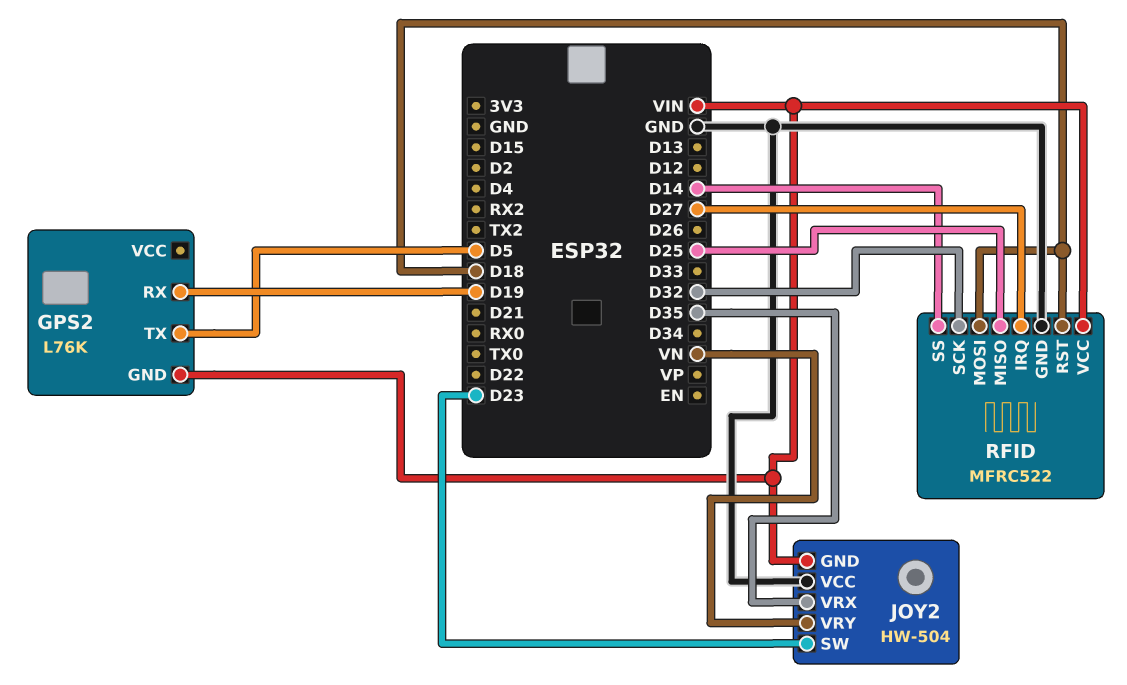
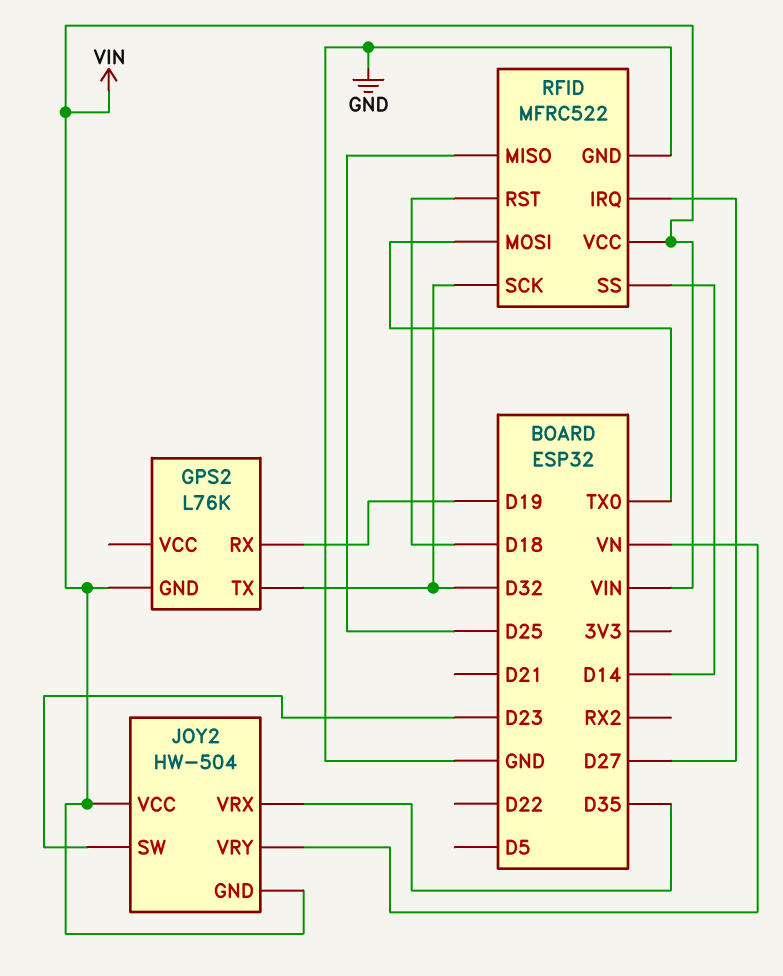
GPS2 pin TX: D5 -> D32
JOY2 pin VCC: GND -> VIN
RFID pin MOSI: D18 -> TX0

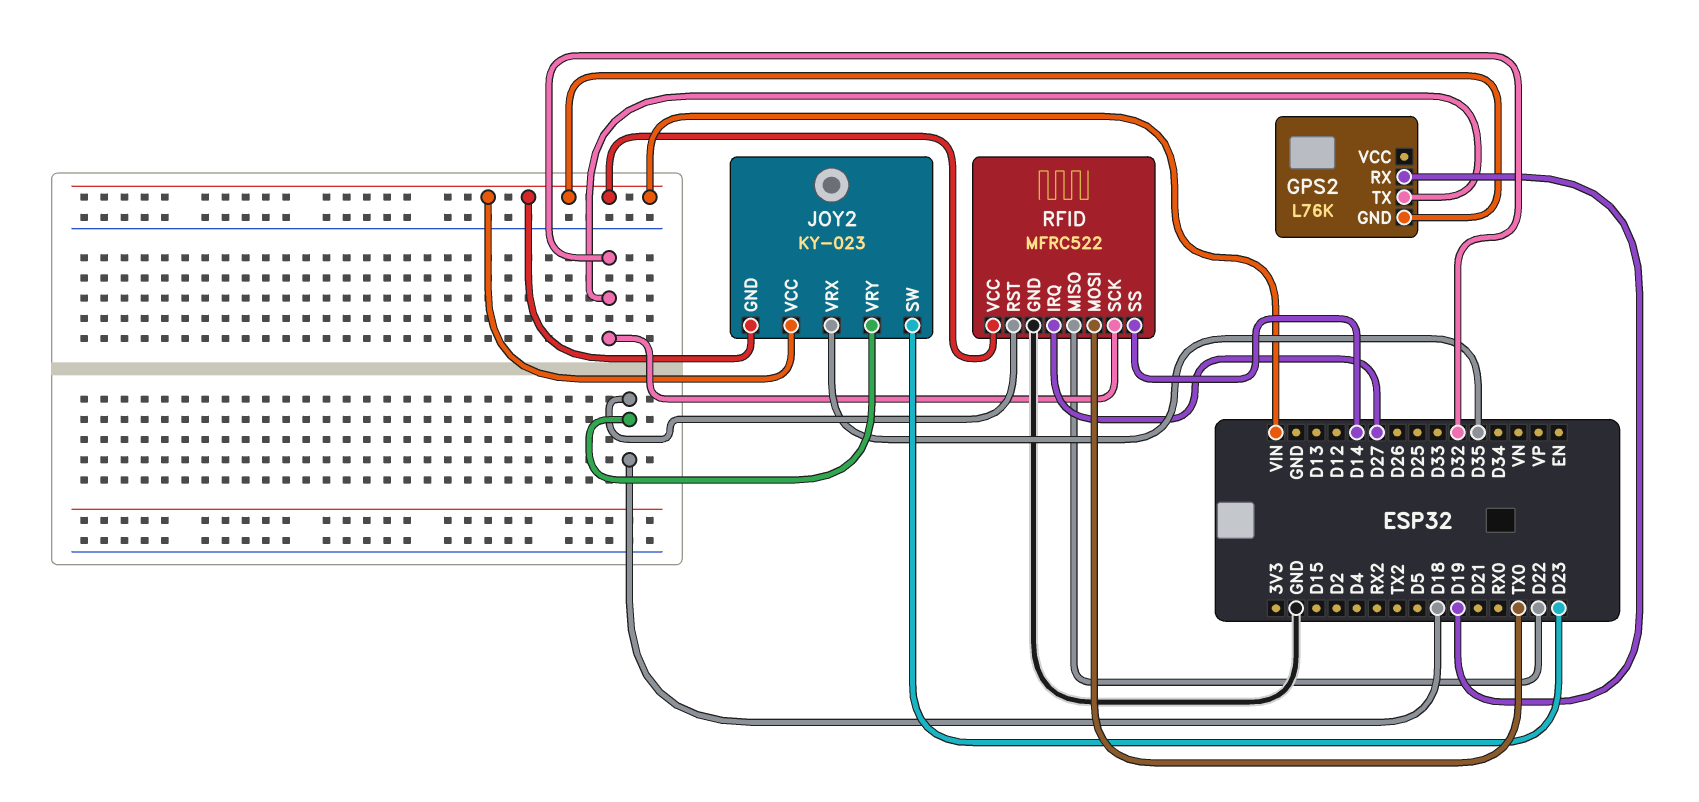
JOY2: HW-504 -> KY-023
JOY2 pin VRY: VN -> D18
RFID pin MISO: D25 -> D22

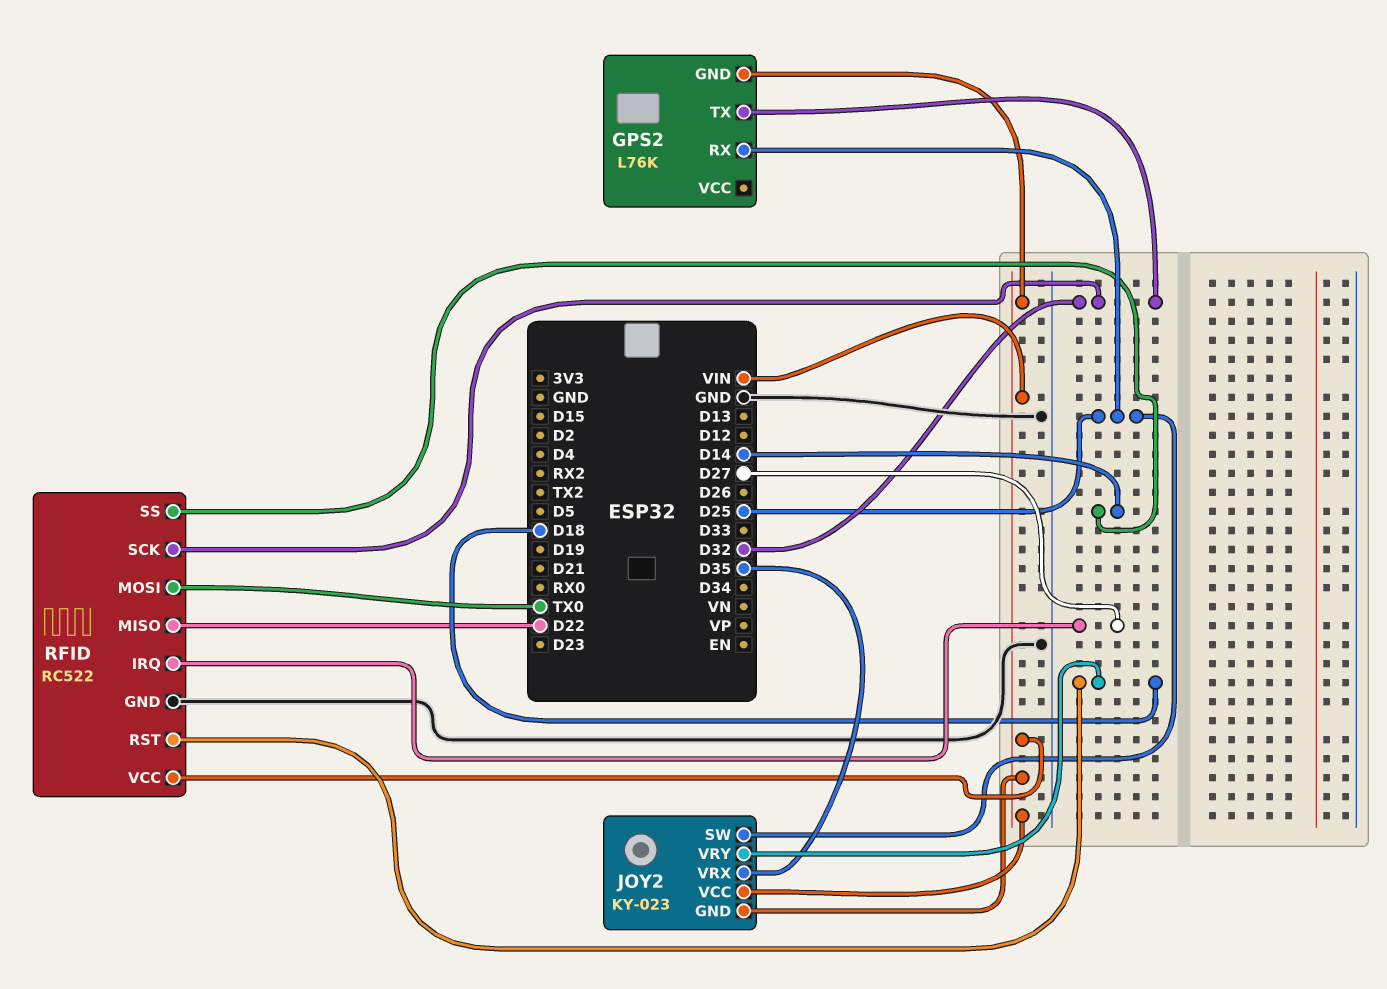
GPS2 pin RX: D19 -> D25
JOY2 pin SW: D23 -> D25
RFID: MFRC522 -> RC522

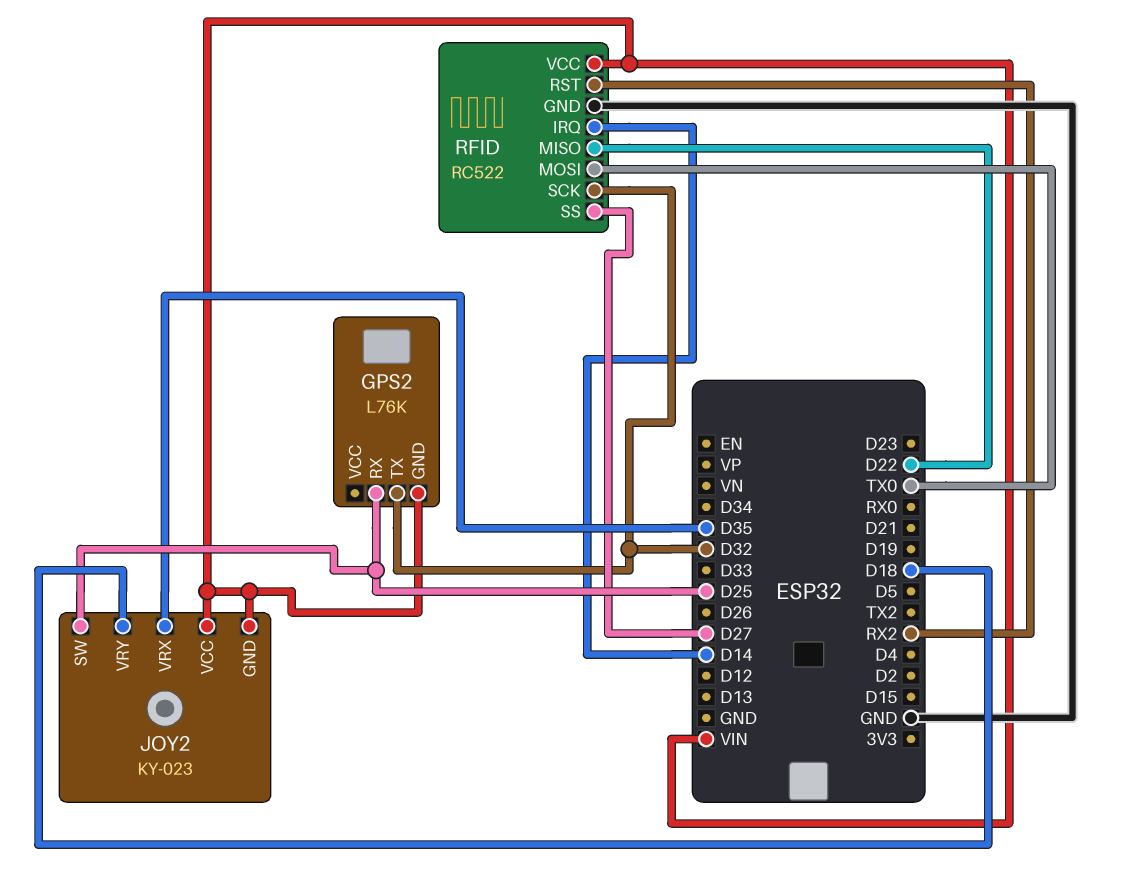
RFID pin IRQ: D27 -> D14
RFID pin RST: D18 -> RX2
RFID pin SS: D14 -> D27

══════

Exercise directions
Gather from the entries above all lines that include the string "RFID".

Answer box
RFID pin MOSI: D18 -> TX0
RFID pin MISO: D25 -> D22
RFID: MFRC522 -> RC522
RFID pin IRQ: D27 -> D14
RFID pin RST: D18 -> RX2
RFID pin SS: D14 -> D27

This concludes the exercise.